■ **TASK**
Starting at the first line of the data, print every line up to and including the one with "change=exchanged; old=banane [marron];", but no pictures.

■ **DATA SECTION**
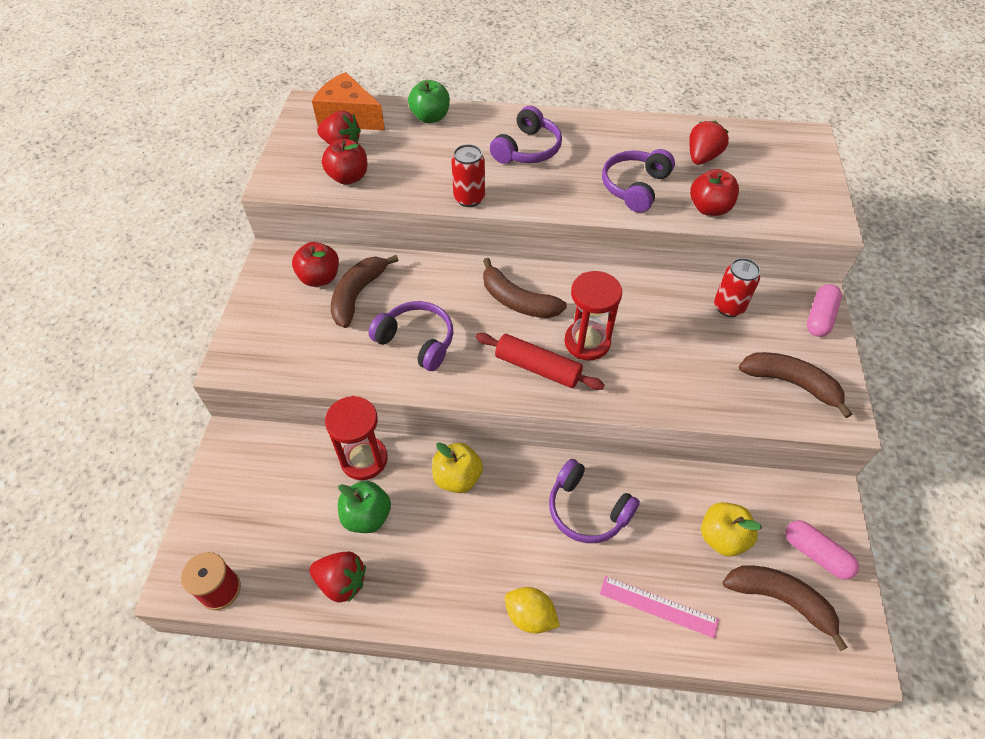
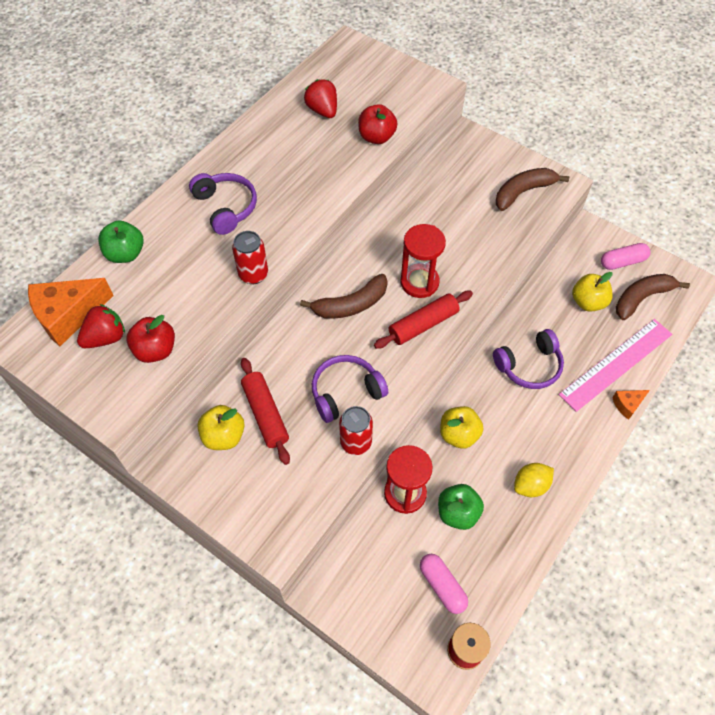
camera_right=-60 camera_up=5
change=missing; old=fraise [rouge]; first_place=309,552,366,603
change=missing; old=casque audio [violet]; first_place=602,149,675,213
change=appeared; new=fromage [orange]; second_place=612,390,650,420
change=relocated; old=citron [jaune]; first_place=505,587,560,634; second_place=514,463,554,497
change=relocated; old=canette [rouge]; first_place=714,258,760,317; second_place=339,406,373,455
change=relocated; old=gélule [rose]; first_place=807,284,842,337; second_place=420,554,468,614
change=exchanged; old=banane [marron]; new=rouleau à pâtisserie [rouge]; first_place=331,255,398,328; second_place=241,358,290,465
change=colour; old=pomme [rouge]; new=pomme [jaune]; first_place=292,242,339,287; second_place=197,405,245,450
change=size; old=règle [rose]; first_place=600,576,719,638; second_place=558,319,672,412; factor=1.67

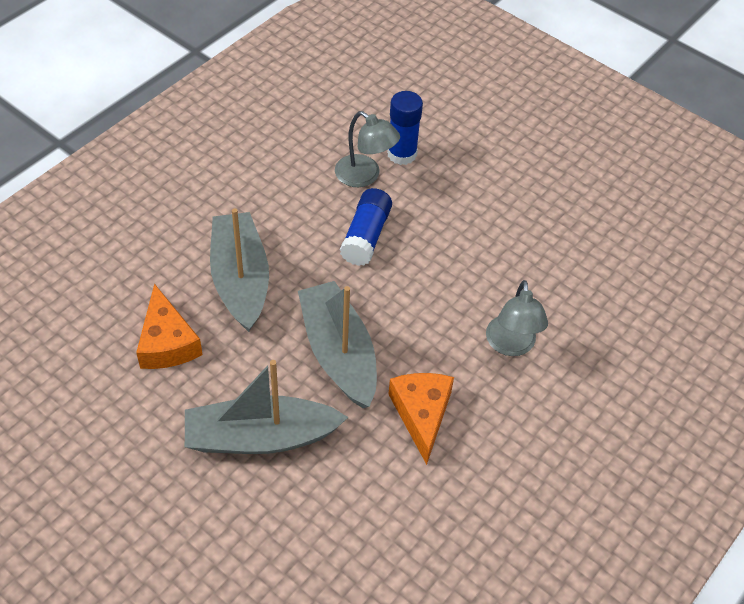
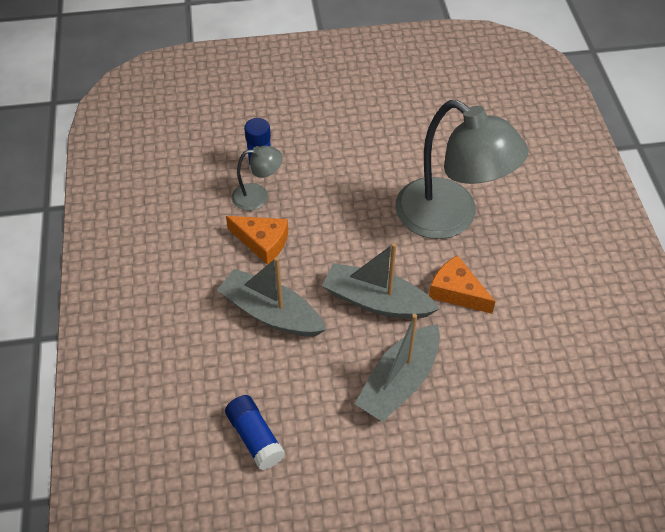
camera_right=-45 camera_up=0
change=relocated; old=fromage [orange]; first_place=136,283,203,369; second_place=226,216,288,265
change=relocated; old=bâton de colle [bleu]; first_place=340,188,392,266; second_place=225,395,285,470
change=size; old=lampe [gris]; first_place=486,280,548,356; second_place=395,100,528,239; factor=2.2

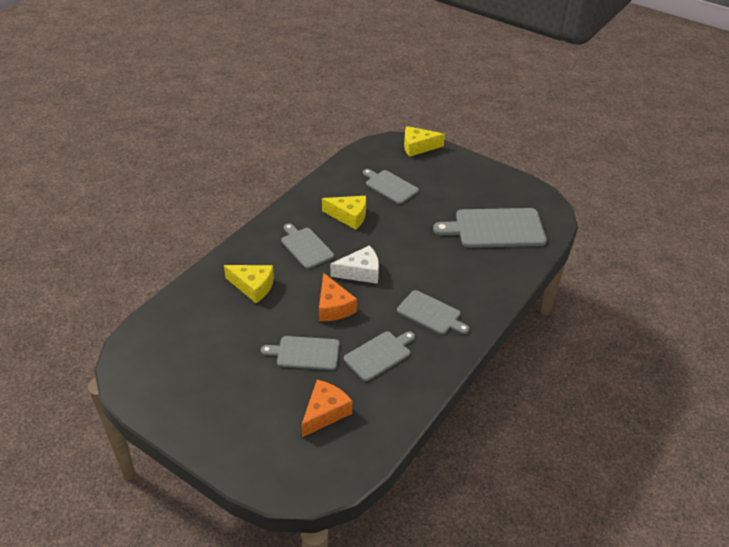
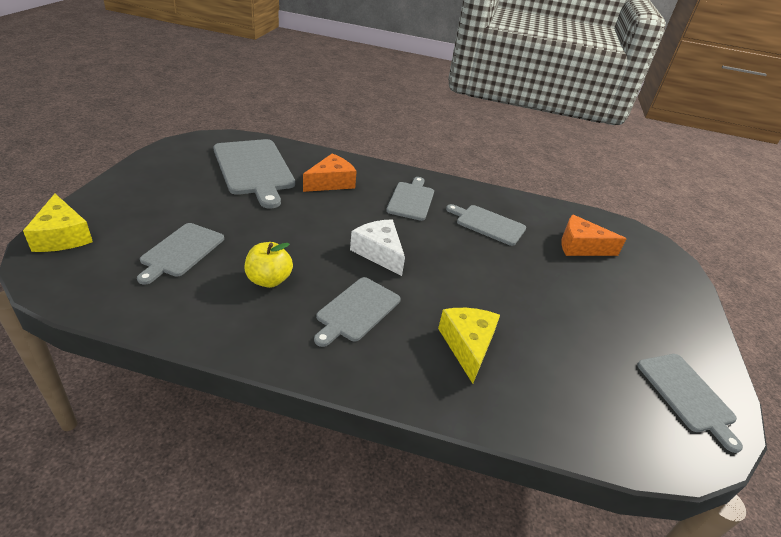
camera_right=-115 camera_up=-5
change=relocated; old=planche à découper [gris]; first_place=261,336,340,370; second_place=637,354,743,453
change=relocated; old=fromage [orange]; first_place=319,273,357,321; second_place=303,154,357,192
change=exchanged; old=fromage [jaune]; new=pomme [jaune]; first_place=322,196,366,230; second_place=245,242,293,288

■ **TASK ANSWER**
camera_right=-60 camera_up=5
change=missing; old=fraise [rouge]; first_place=309,552,366,603
change=missing; old=casque audio [violet]; first_place=602,149,675,213
change=appeared; new=fromage [orange]; second_place=612,390,650,420
change=relocated; old=citron [jaune]; first_place=505,587,560,634; second_place=514,463,554,497
change=relocated; old=canette [rouge]; first_place=714,258,760,317; second_place=339,406,373,455
change=relocated; old=gélule [rose]; first_place=807,284,842,337; second_place=420,554,468,614
change=exchanged; old=banane [marron]; new=rouleau à pâtisserie [rouge]; first_place=331,255,398,328; second_place=241,358,290,465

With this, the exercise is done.